*** Opening of SOURCE DATA ***
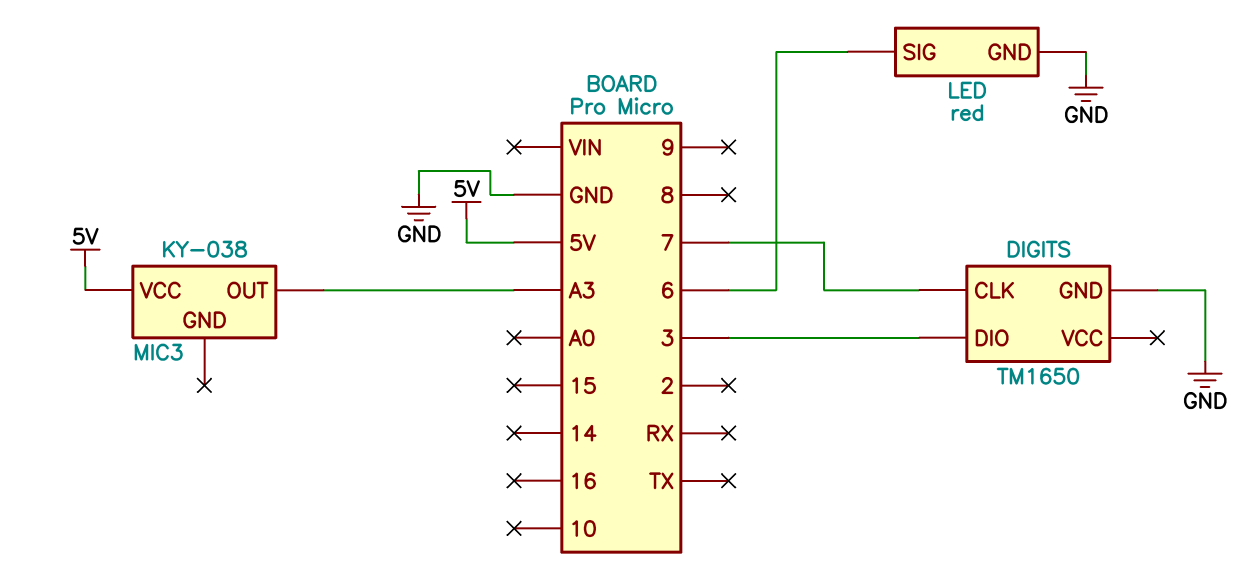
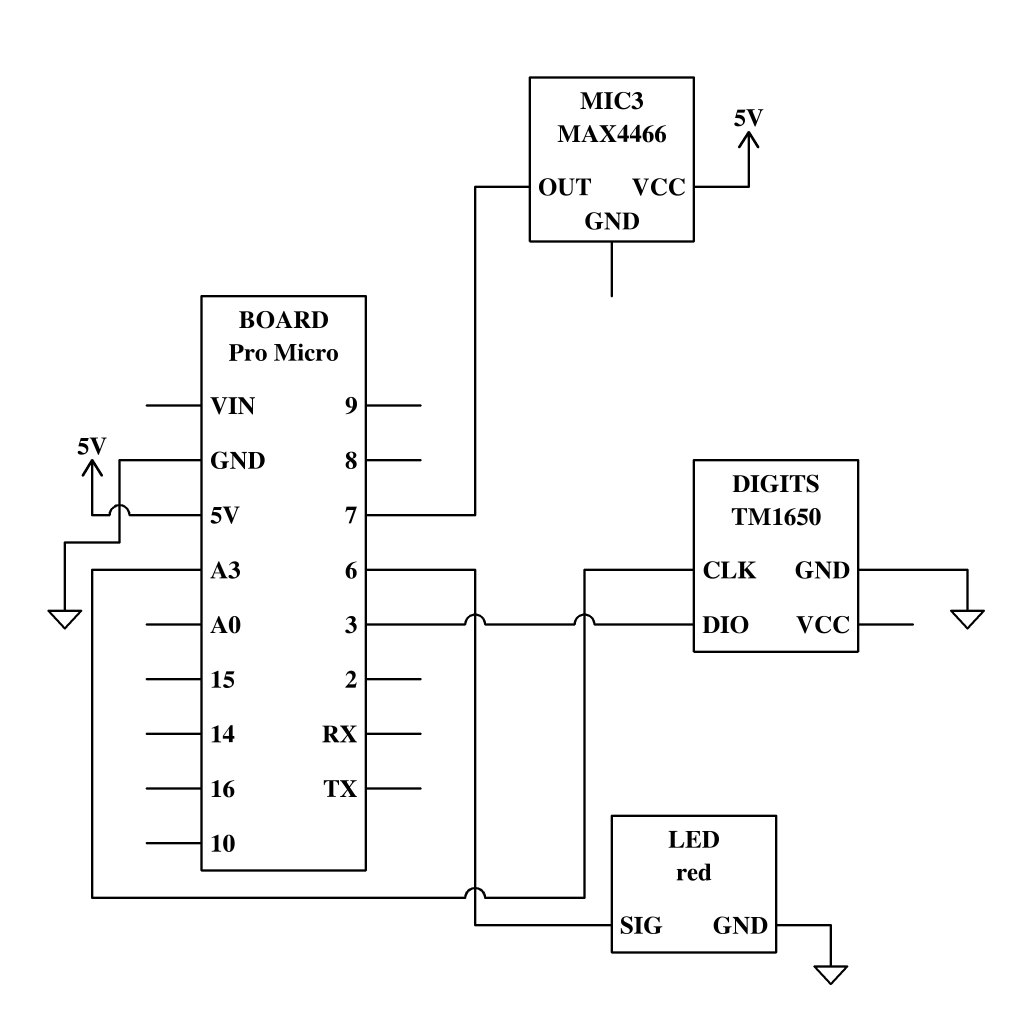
DIGITS pin CLK: 7 -> A3
MIC3: KY-038 -> MAX4466
MIC3 pin OUT: A3 -> 7

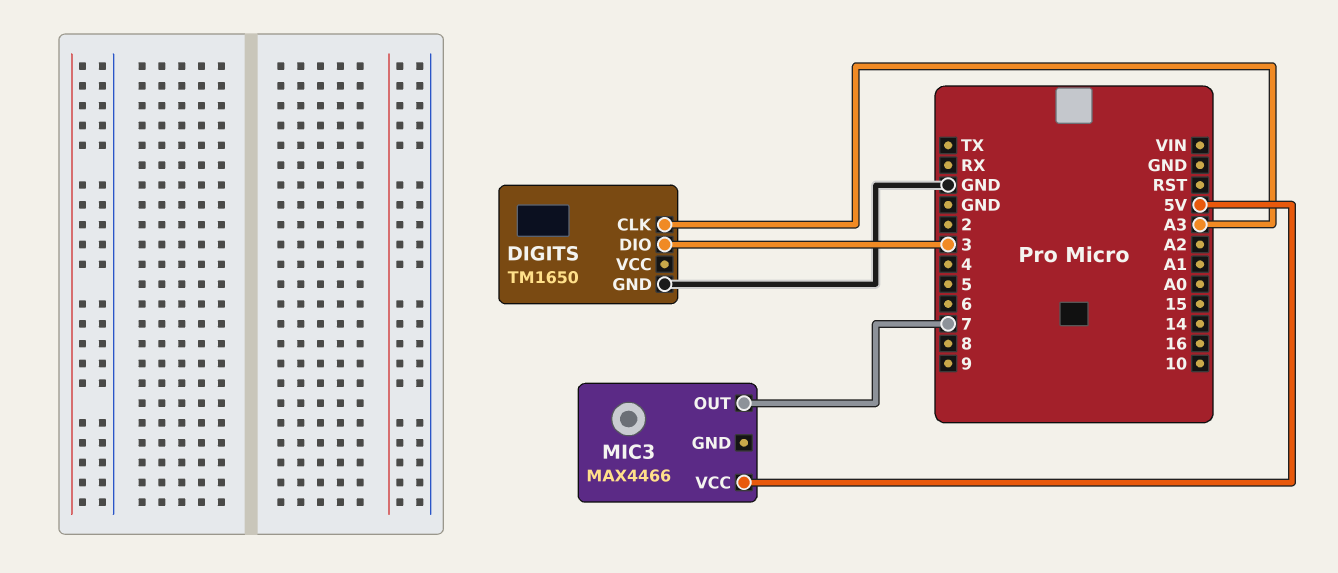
LED: red -> none
LED pin GND: GND -> none
LED pin SIG: 6 -> none

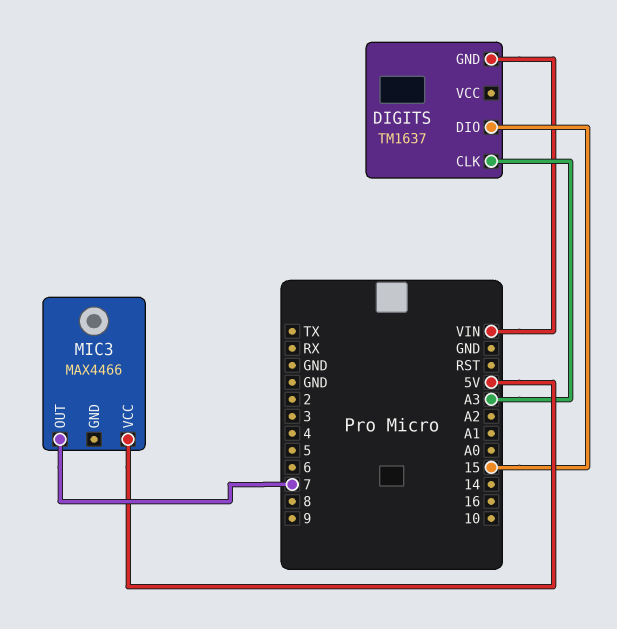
DIGITS: TM1650 -> TM1637
DIGITS pin DIO: 3 -> 15
DIGITS pin GND: GND -> VIN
*** Close of SOURCE DATA ***
→ YOUR TASK
Restate every line above word for word. Do not carry over the images.

→ OUTPUT OF THE TASK
DIGITS pin CLK: 7 -> A3
MIC3: KY-038 -> MAX4466
MIC3 pin OUT: A3 -> 7

LED: red -> none
LED pin GND: GND -> none
LED pin SIG: 6 -> none

DIGITS: TM1650 -> TM1637
DIGITS pin DIO: 3 -> 15
DIGITS pin GND: GND -> VIN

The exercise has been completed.